## Work instruction
Only the lines below between the one holding "[(65,198),(80,184),(64,165),(48,179),(65,198)]" and the one holding "[(68,292),(93,268),(85,258),(60,283),(68,292)]", inclusive, are to be reproduced word for word; the pictures are to be left out.

## Source material

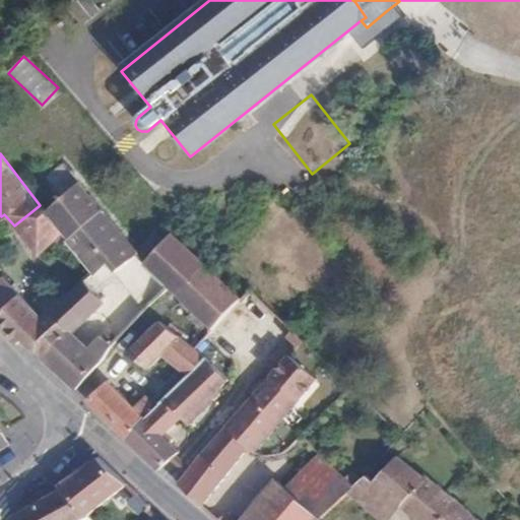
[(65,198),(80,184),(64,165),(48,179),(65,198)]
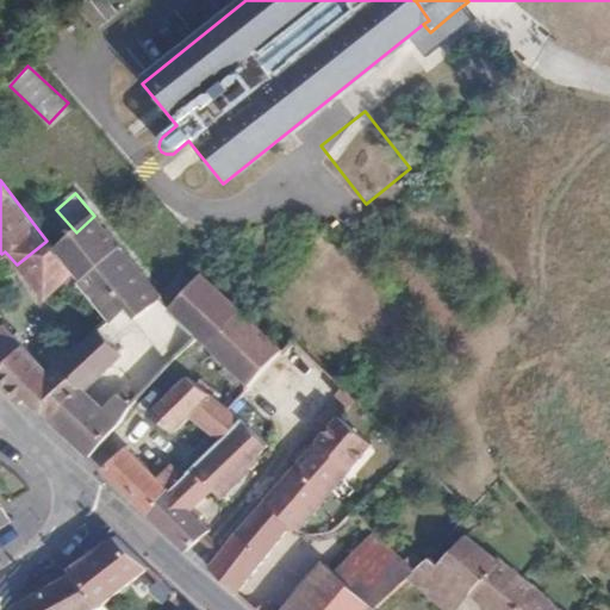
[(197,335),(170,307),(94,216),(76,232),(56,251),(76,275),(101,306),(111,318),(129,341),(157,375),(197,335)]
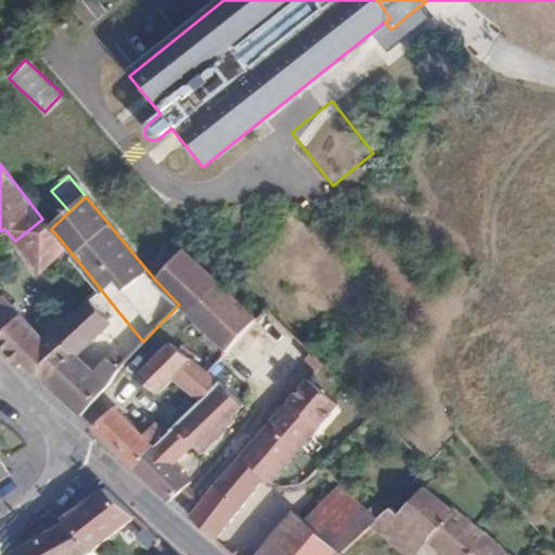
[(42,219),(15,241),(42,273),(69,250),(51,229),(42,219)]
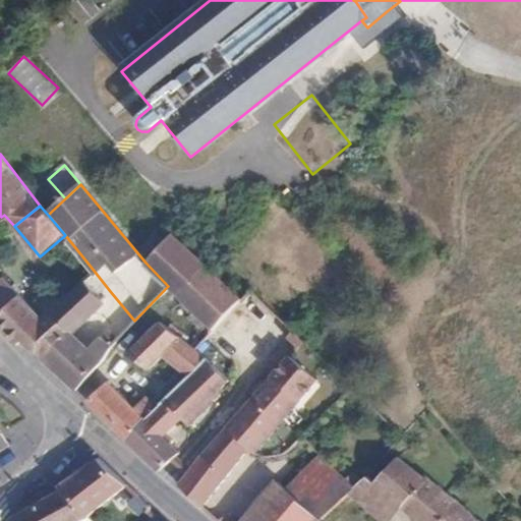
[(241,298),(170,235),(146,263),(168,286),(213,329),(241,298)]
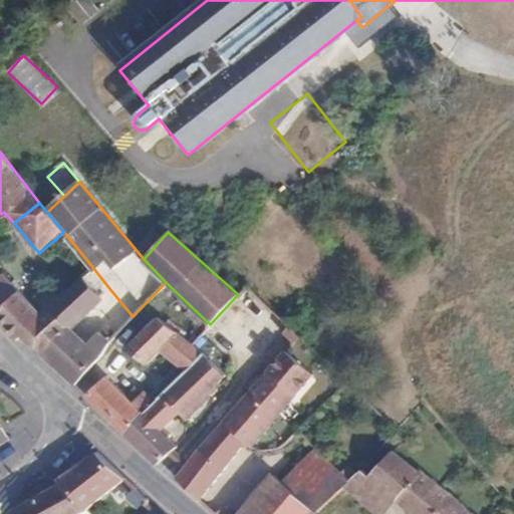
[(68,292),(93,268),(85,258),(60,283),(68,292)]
==
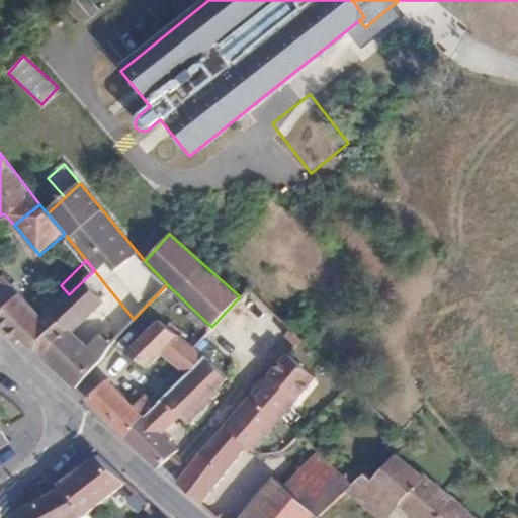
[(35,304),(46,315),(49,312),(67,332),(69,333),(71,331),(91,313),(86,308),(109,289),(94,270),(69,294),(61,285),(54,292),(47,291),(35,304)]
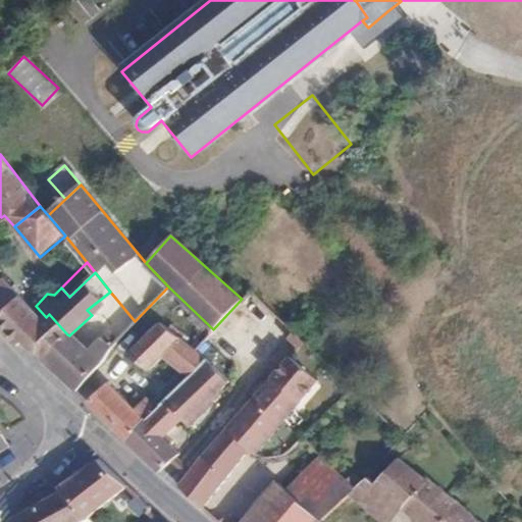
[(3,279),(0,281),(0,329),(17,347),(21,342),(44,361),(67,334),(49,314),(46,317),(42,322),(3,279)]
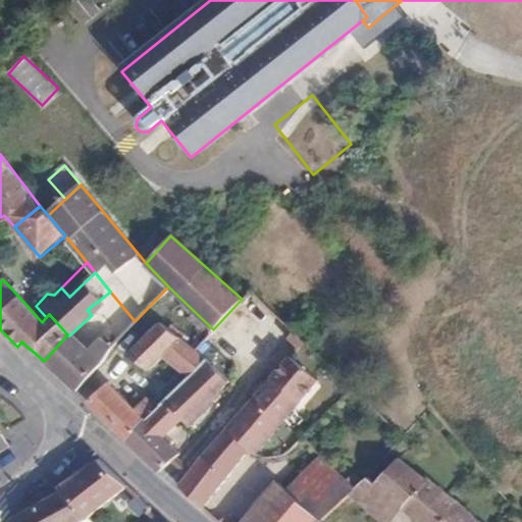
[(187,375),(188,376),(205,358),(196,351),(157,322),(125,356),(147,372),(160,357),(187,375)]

## Result of the exercise
[(65,198),(80,184),(64,165),(48,179),(65,198)]
[(197,335),(170,307),(94,216),(76,232),(56,251),(76,275),(101,306),(111,318),(129,341),(157,375),(197,335)]
[(42,219),(15,241),(42,273),(69,250),(51,229),(42,219)]
[(241,298),(170,235),(146,263),(168,286),(213,329),(241,298)]
[(68,292),(93,268),(85,258),(60,283),(68,292)]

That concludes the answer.